═══ Records for this exercise
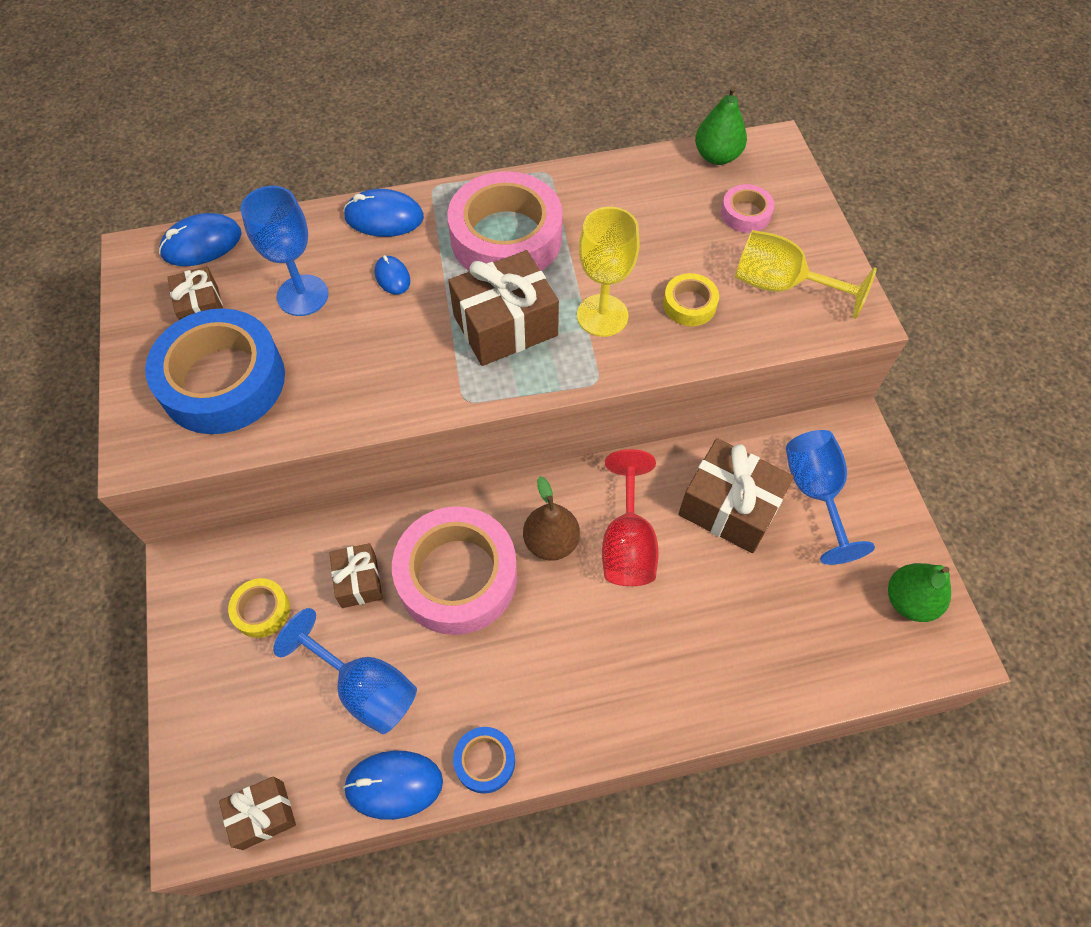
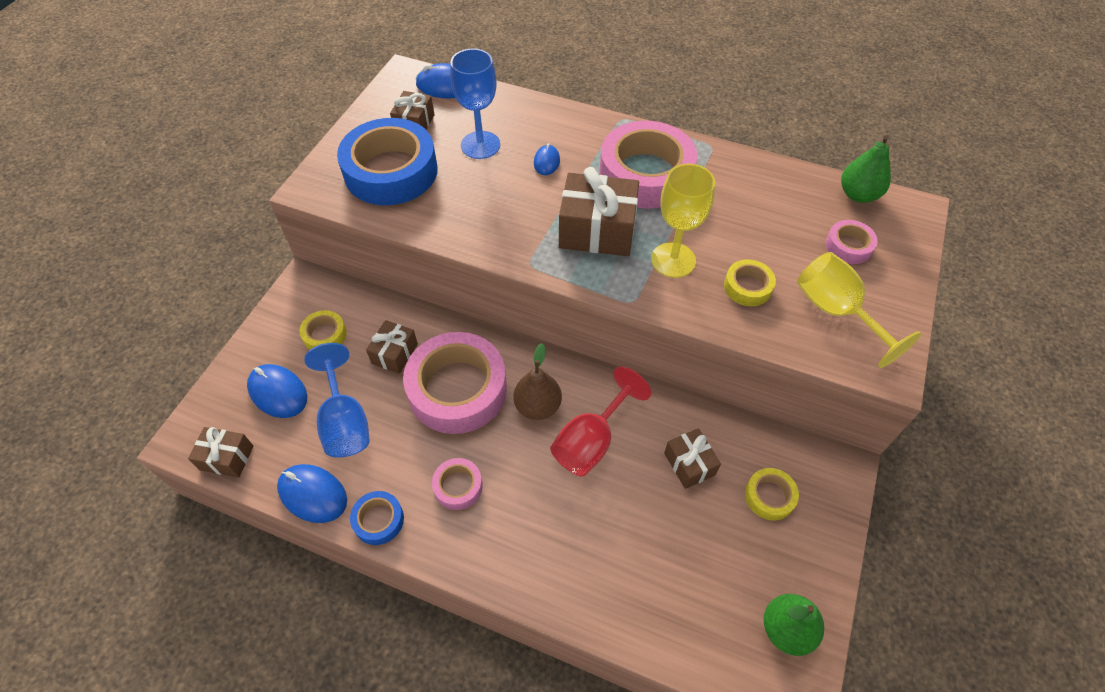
camera: 35 degrees right, 5 degrees down
blue mouse [343,189,424,237] -> blue mouse moved to [247,364,307,418]
brown gift [678,438,794,553] -> brown gift [664,428,721,489], size x0.57
blue goblet [786,430,875,565] -> yellow tape [745,468,799,521]
none -> pink tape [432,458,483,510]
══════
=== To-do item ===
Go through the listing and work out how many lines include the string "tape". Give only the number.

=== Task answer ===
2